Exercise description. You are asked to filter the data below and copy every line holding "depth".

Data provided.
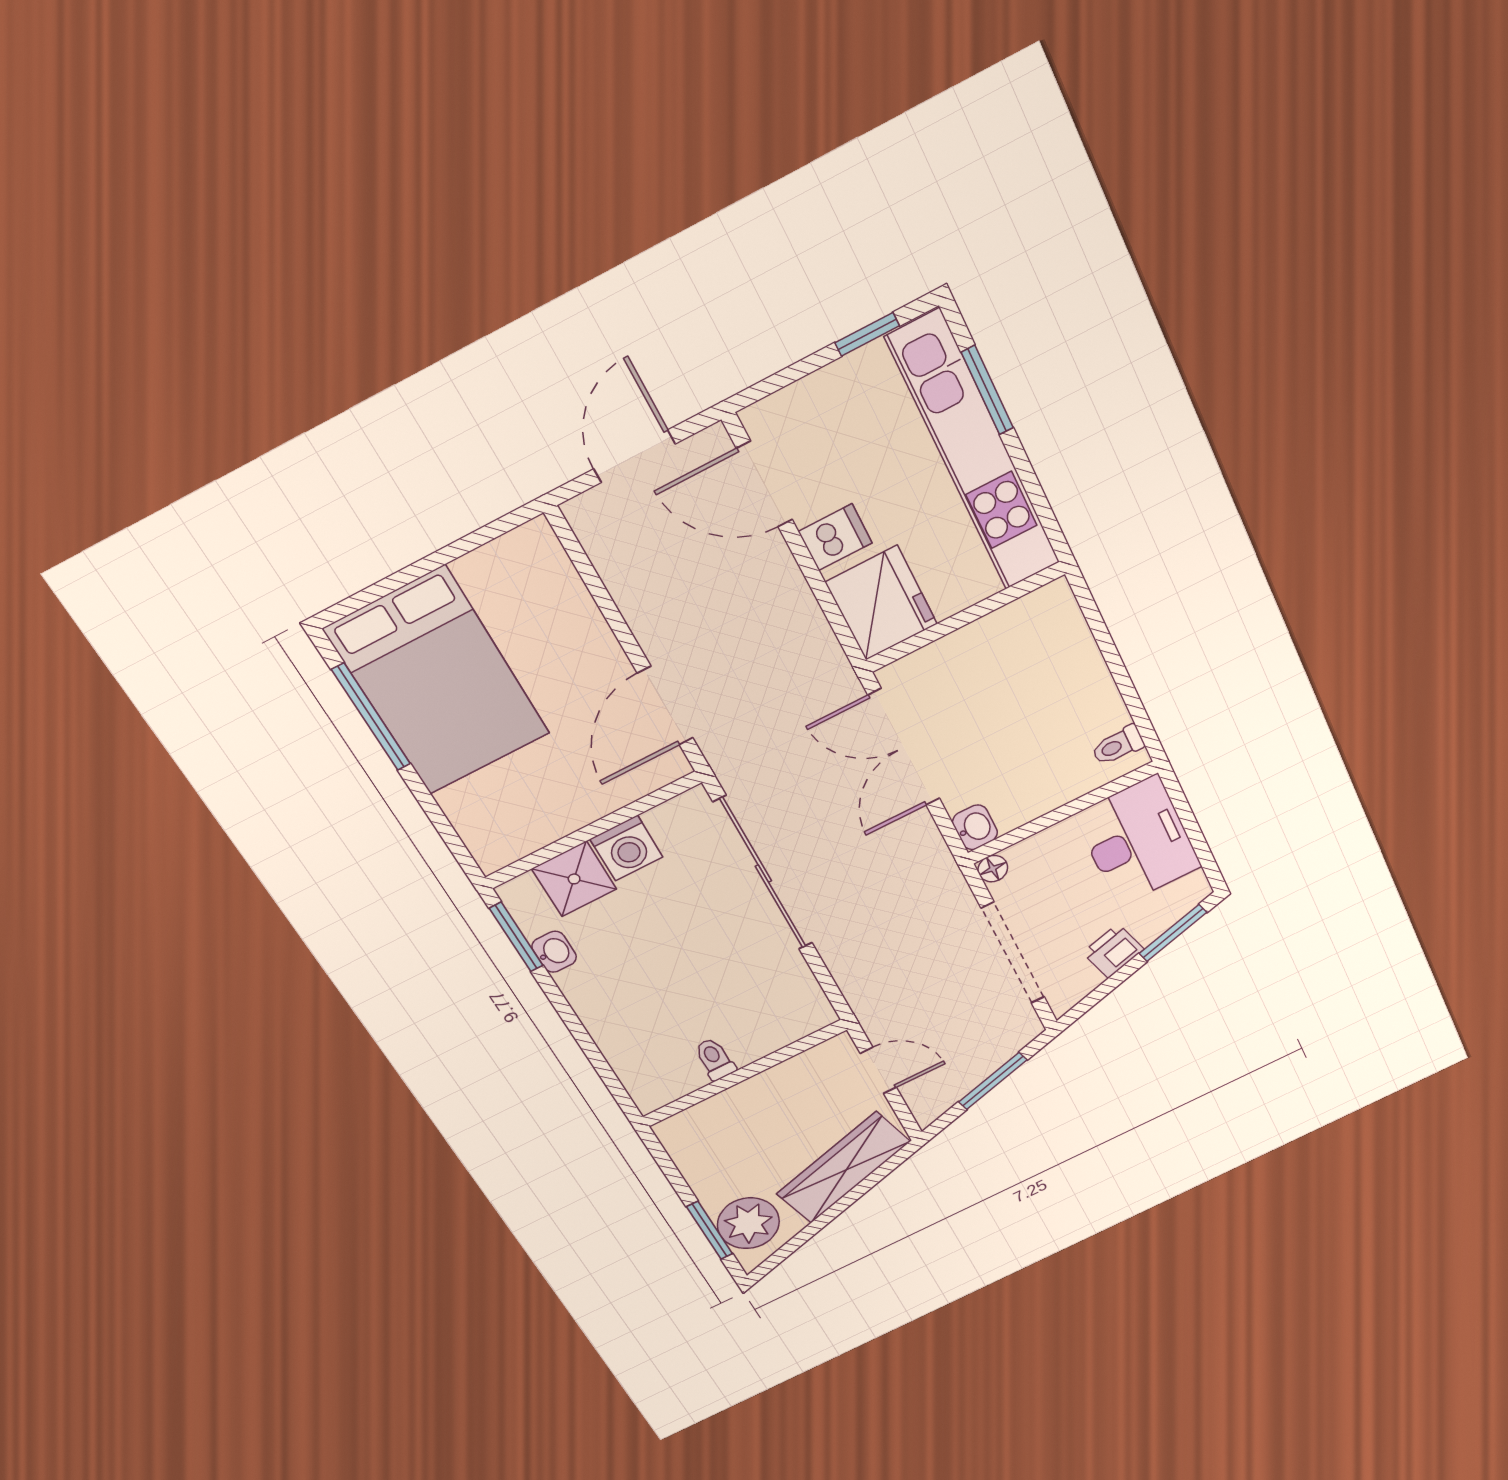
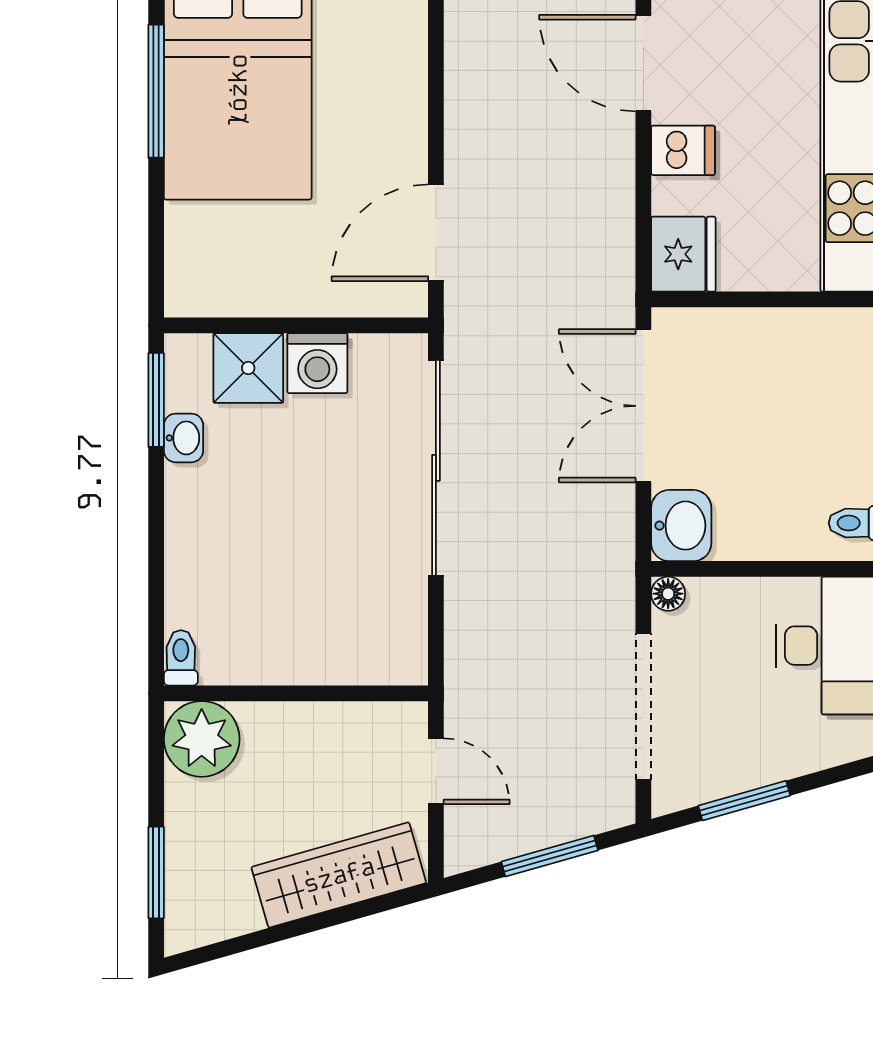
fridge: (881, 603) -> (683, 254), width x0.73, depth x0.75
washbasin: (975, 827) -> (681, 526), width x1.38, depth x1.45
window: (1173, 933) -> (744, 801), moved
printer: (1113, 951) -> (749, 765), removed
toilet: (715, 1059) -> (181, 658), moved
plant: (748, 1223) -> (202, 739), moved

Result below.
fridge: (881, 603) -> (683, 254), width x0.73, depth x0.75
washbasin: (975, 827) -> (681, 526), width x1.38, depth x1.45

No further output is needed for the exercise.